■ Provided data ■
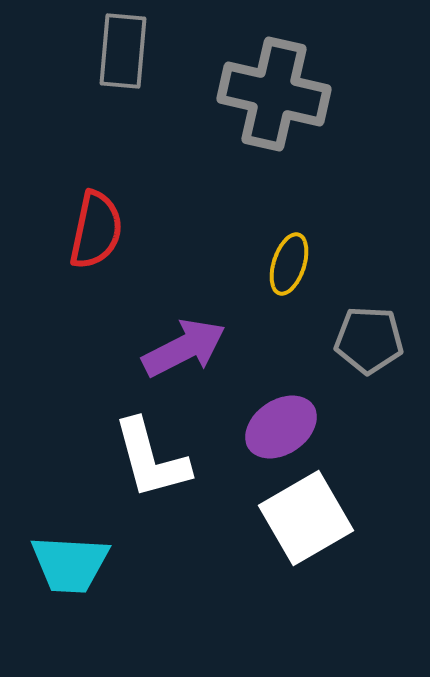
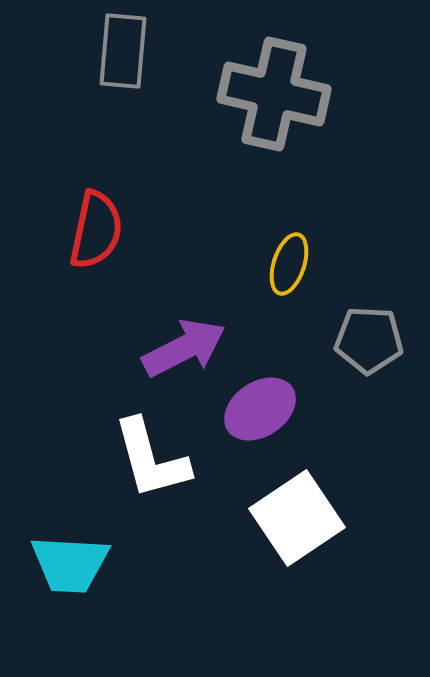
purple ellipse: moved 21 px left, 18 px up
white square: moved 9 px left; rotated 4 degrees counterclockwise
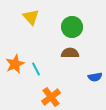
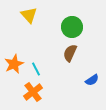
yellow triangle: moved 2 px left, 2 px up
brown semicircle: rotated 66 degrees counterclockwise
orange star: moved 1 px left
blue semicircle: moved 3 px left, 3 px down; rotated 24 degrees counterclockwise
orange cross: moved 18 px left, 5 px up
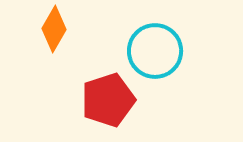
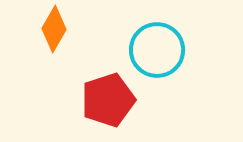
cyan circle: moved 2 px right, 1 px up
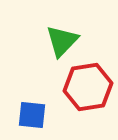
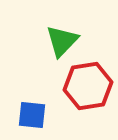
red hexagon: moved 1 px up
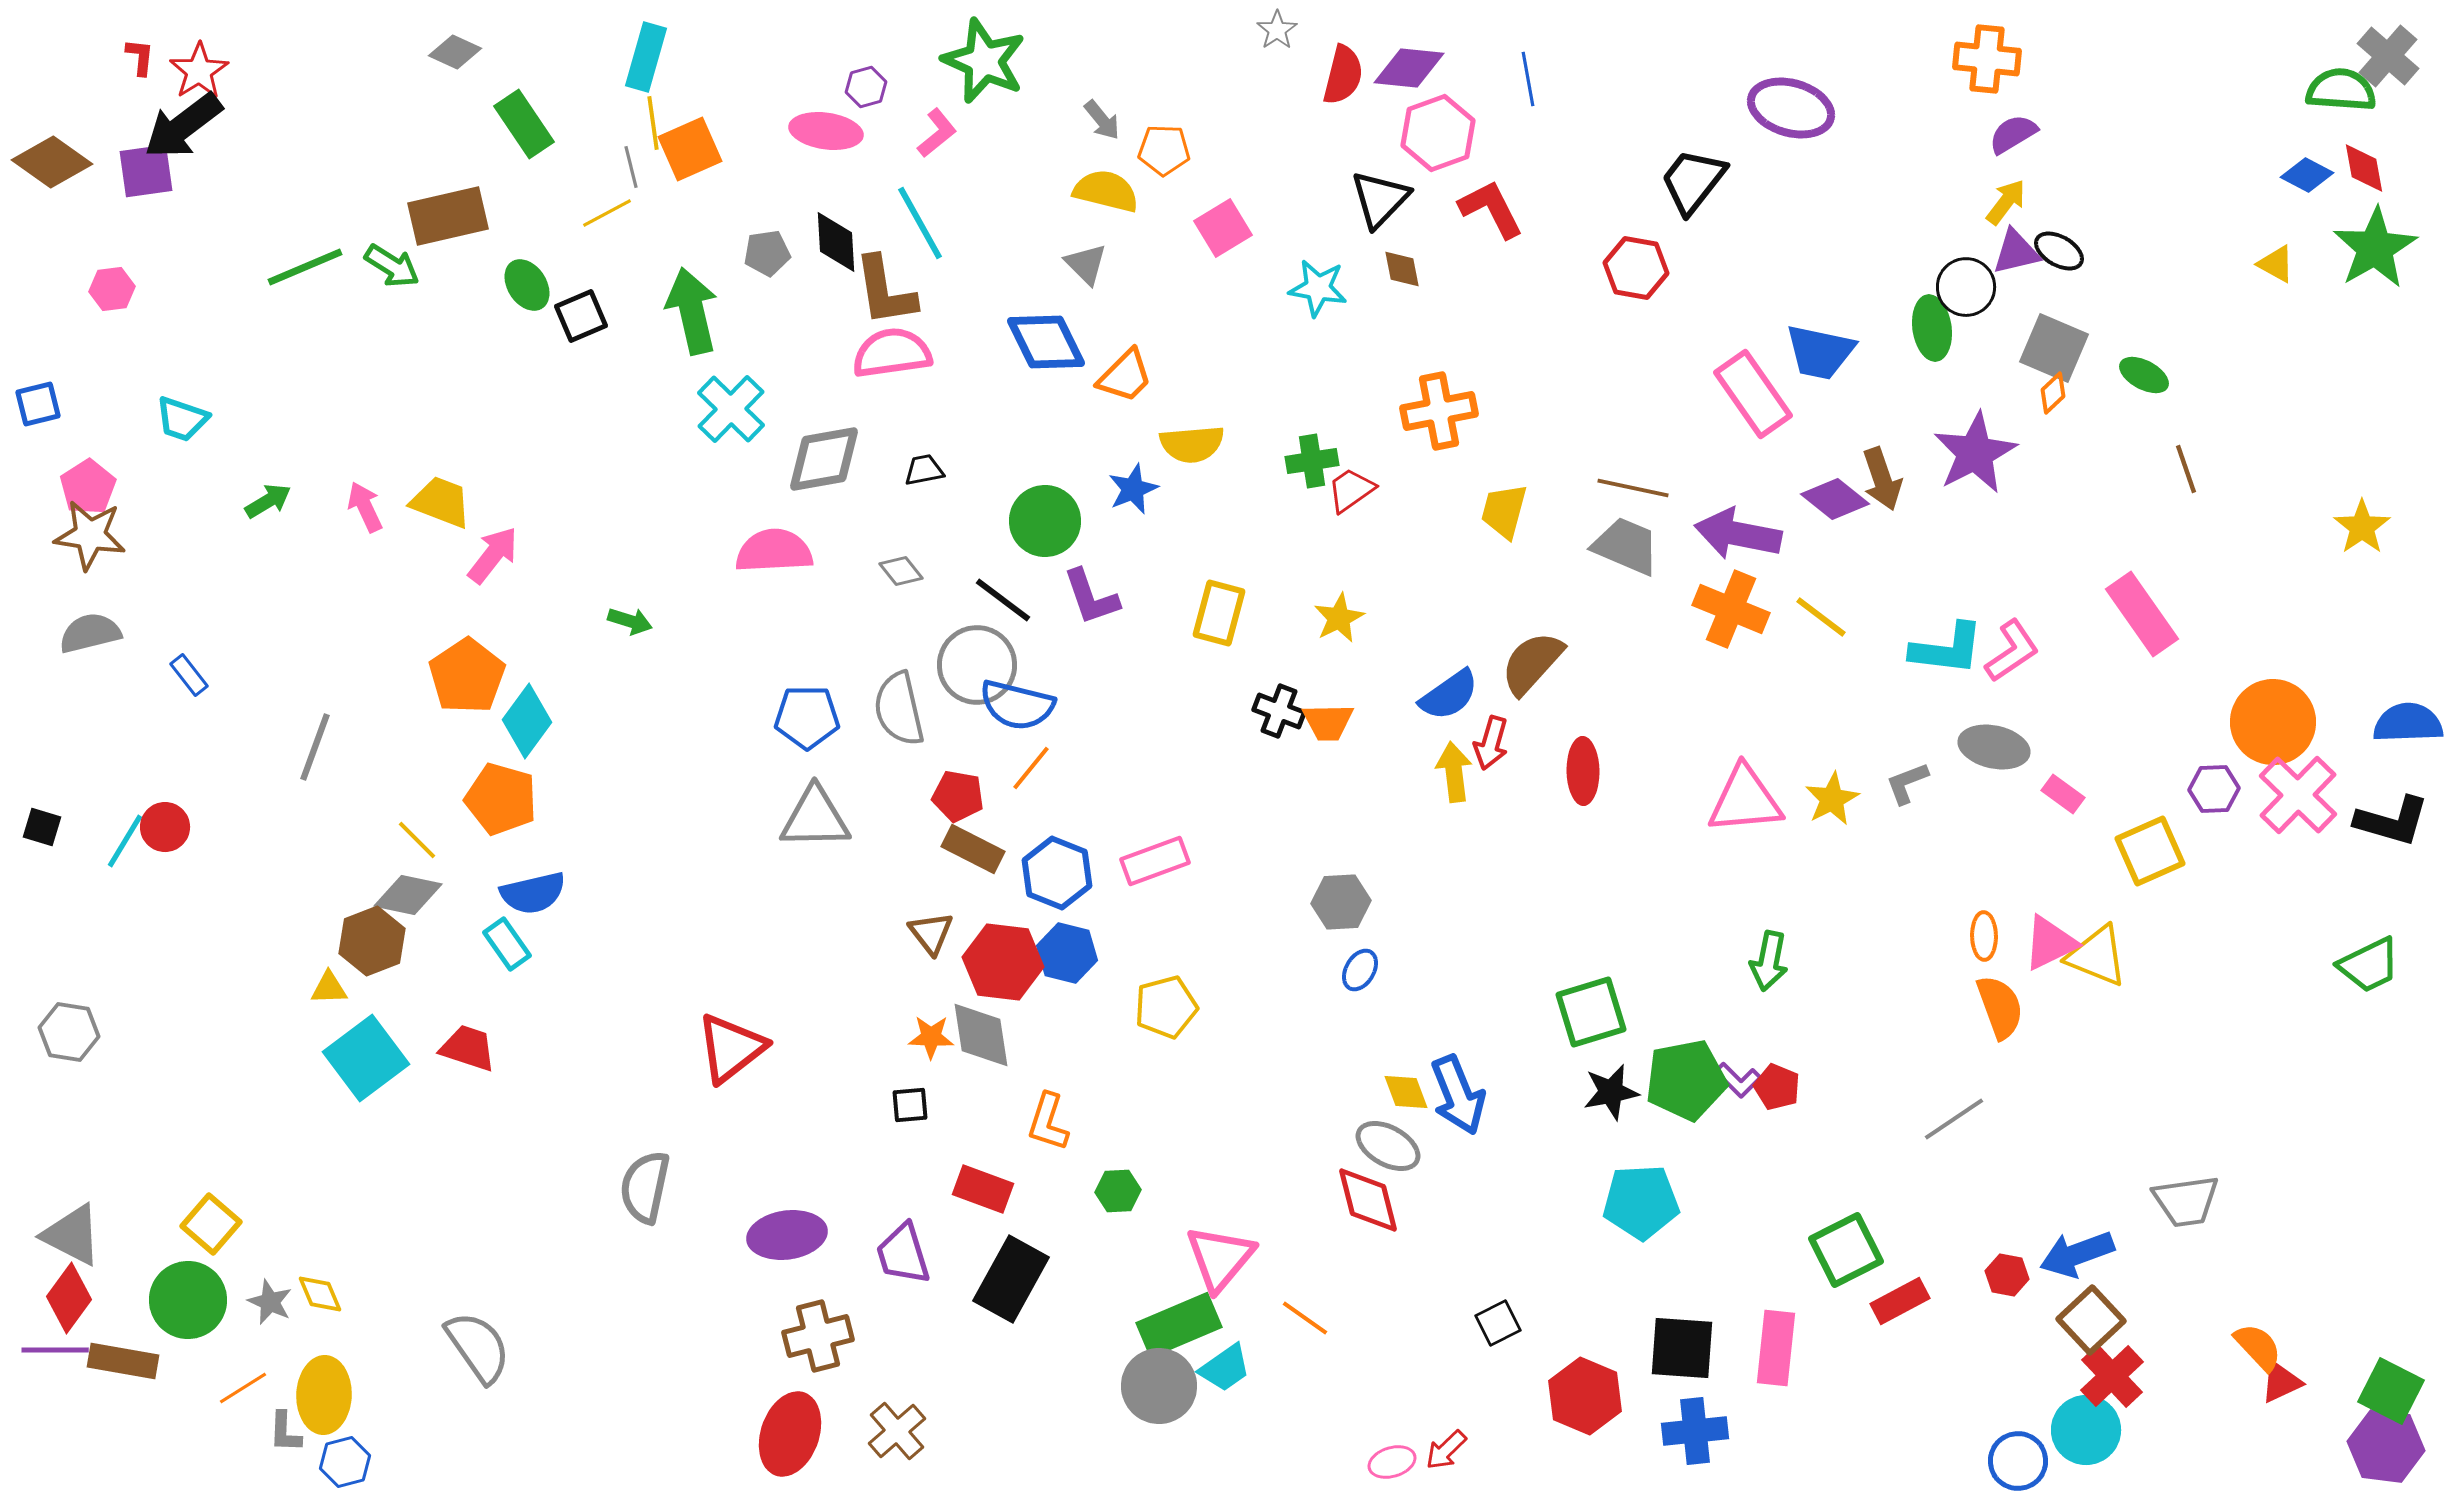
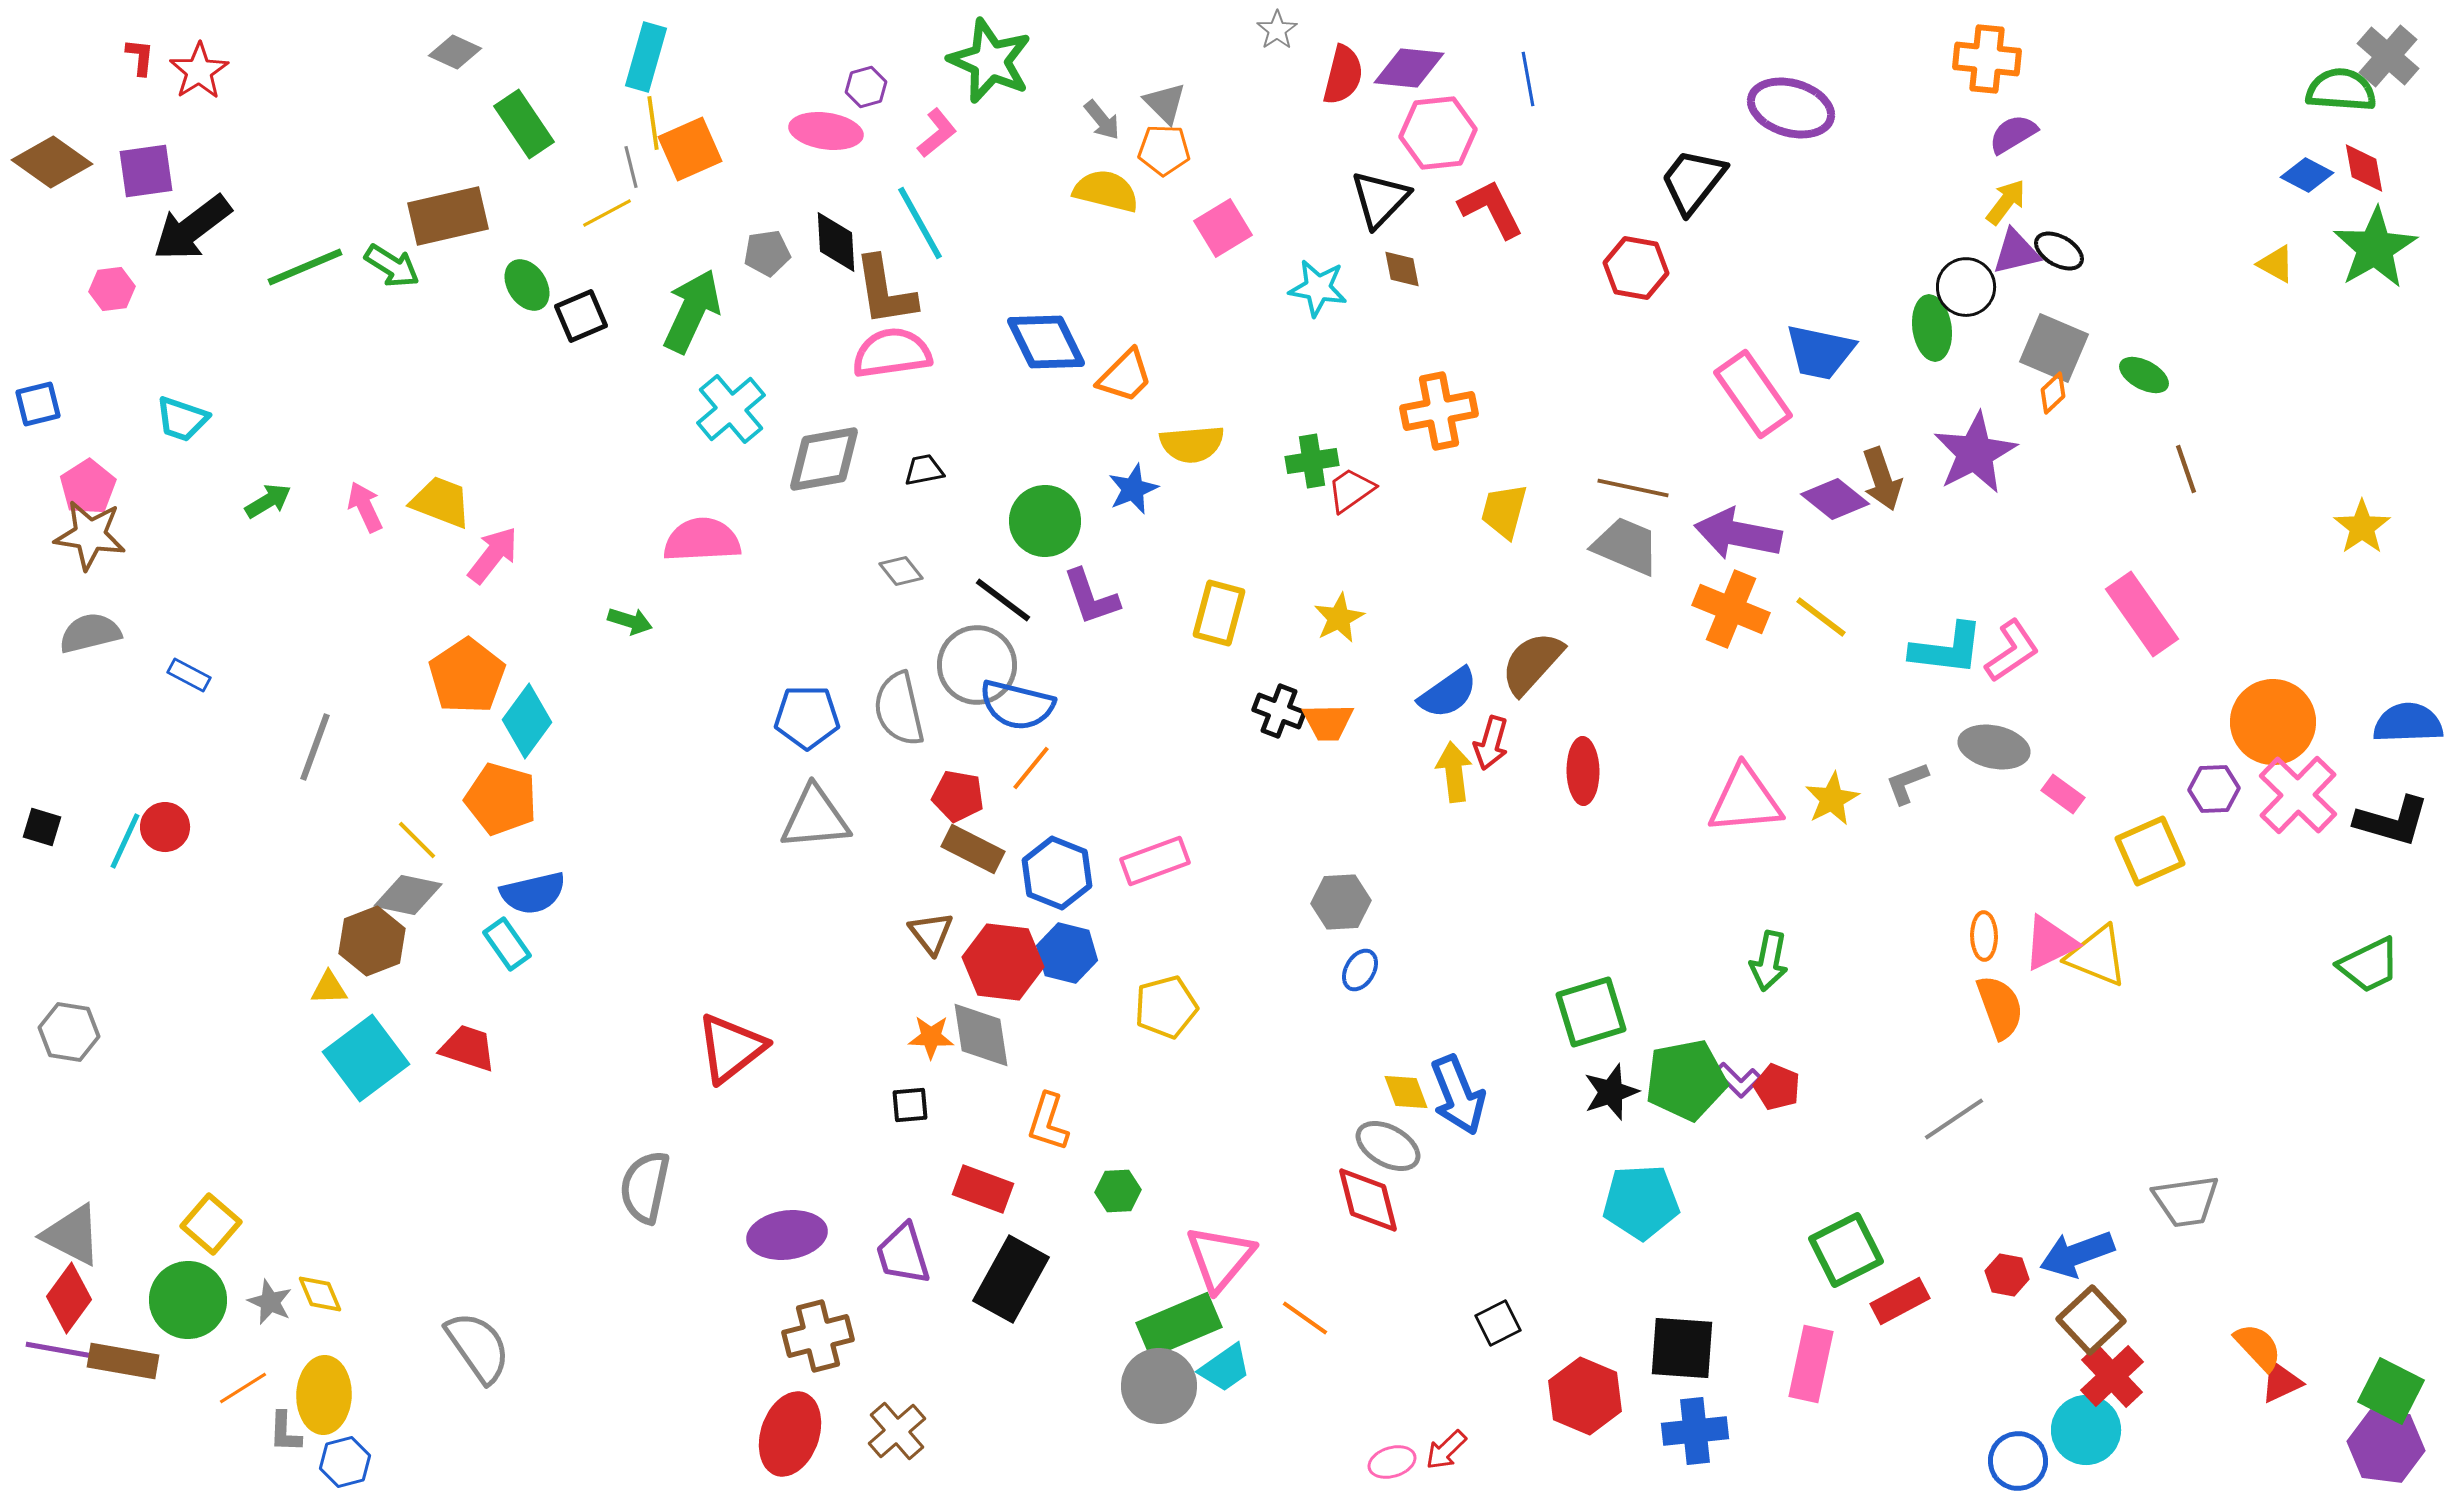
green star at (984, 61): moved 6 px right
black arrow at (183, 126): moved 9 px right, 102 px down
pink hexagon at (1438, 133): rotated 14 degrees clockwise
gray triangle at (1086, 264): moved 79 px right, 161 px up
green arrow at (692, 311): rotated 38 degrees clockwise
cyan cross at (731, 409): rotated 6 degrees clockwise
pink semicircle at (774, 551): moved 72 px left, 11 px up
blue rectangle at (189, 675): rotated 24 degrees counterclockwise
blue semicircle at (1449, 695): moved 1 px left, 2 px up
gray triangle at (815, 818): rotated 4 degrees counterclockwise
cyan line at (125, 841): rotated 6 degrees counterclockwise
black star at (1611, 1092): rotated 8 degrees counterclockwise
pink rectangle at (1776, 1348): moved 35 px right, 16 px down; rotated 6 degrees clockwise
purple line at (55, 1350): moved 4 px right; rotated 10 degrees clockwise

■ Description of the task ■
Produce the entries above once more, exactly as given, with each picture left out.

■ Exercise answer ■
purple ellipse: moved 21 px left, 18 px up
white square: moved 9 px left; rotated 4 degrees counterclockwise
yellow triangle: moved 2 px left, 2 px up
brown semicircle: rotated 66 degrees counterclockwise
orange star: moved 1 px left
blue semicircle: moved 3 px left, 3 px down; rotated 24 degrees counterclockwise
orange cross: moved 18 px left, 5 px up
cyan circle: moved 2 px right, 1 px up
red hexagon: moved 1 px up
green star at (984, 61): moved 6 px right
black arrow at (183, 126): moved 9 px right, 102 px down
pink hexagon at (1438, 133): rotated 14 degrees clockwise
gray triangle at (1086, 264): moved 79 px right, 161 px up
green arrow at (692, 311): rotated 38 degrees clockwise
cyan cross at (731, 409): rotated 6 degrees clockwise
pink semicircle at (774, 551): moved 72 px left, 11 px up
blue rectangle at (189, 675): rotated 24 degrees counterclockwise
blue semicircle at (1449, 695): moved 1 px left, 2 px up
gray triangle at (815, 818): rotated 4 degrees counterclockwise
cyan line at (125, 841): rotated 6 degrees counterclockwise
black star at (1611, 1092): rotated 8 degrees counterclockwise
pink rectangle at (1776, 1348): moved 35 px right, 16 px down; rotated 6 degrees clockwise
purple line at (55, 1350): moved 4 px right; rotated 10 degrees clockwise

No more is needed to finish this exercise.